Given data>

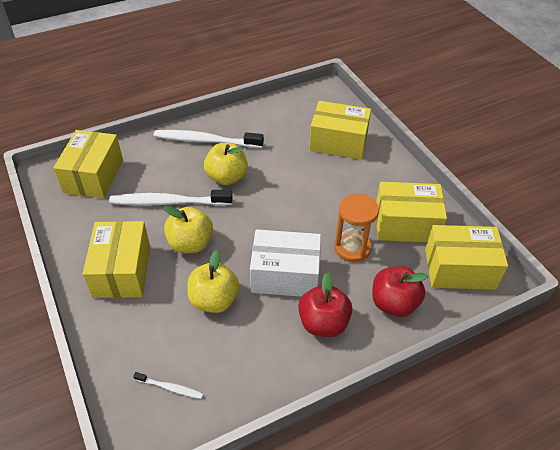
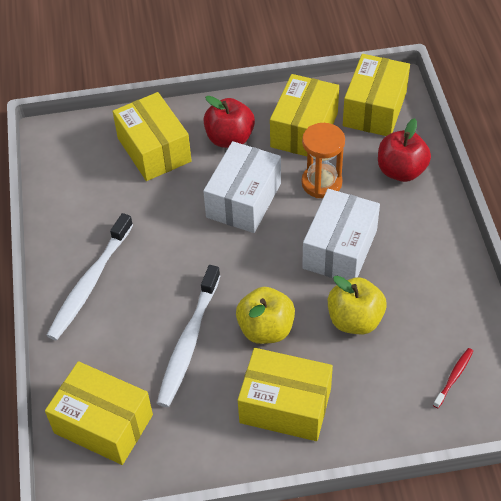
camera: 70 degrees left, 5 degrees up
white toothbrush [133,372,203,399] -> red toothbrush [433,348,473,408]
yellow apple [204,143,248,185] -> none
red apple [298,273,352,337] -> red apple moved to [203,96,255,148]
yellow box [309,101,371,159] -> yellow box turned 60 degrees counterclockwise [113,92,192,181]
none -> white box [203,141,281,233]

What is being asked> Give the listing again in full, exactly as it is, but without its images.

Response to the exercise>
camera: 70 degrees left, 5 degrees up
white toothbrush [133,372,203,399] -> red toothbrush [433,348,473,408]
yellow apple [204,143,248,185] -> none
red apple [298,273,352,337] -> red apple moved to [203,96,255,148]
yellow box [309,101,371,159] -> yellow box turned 60 degrees counterclockwise [113,92,192,181]
none -> white box [203,141,281,233]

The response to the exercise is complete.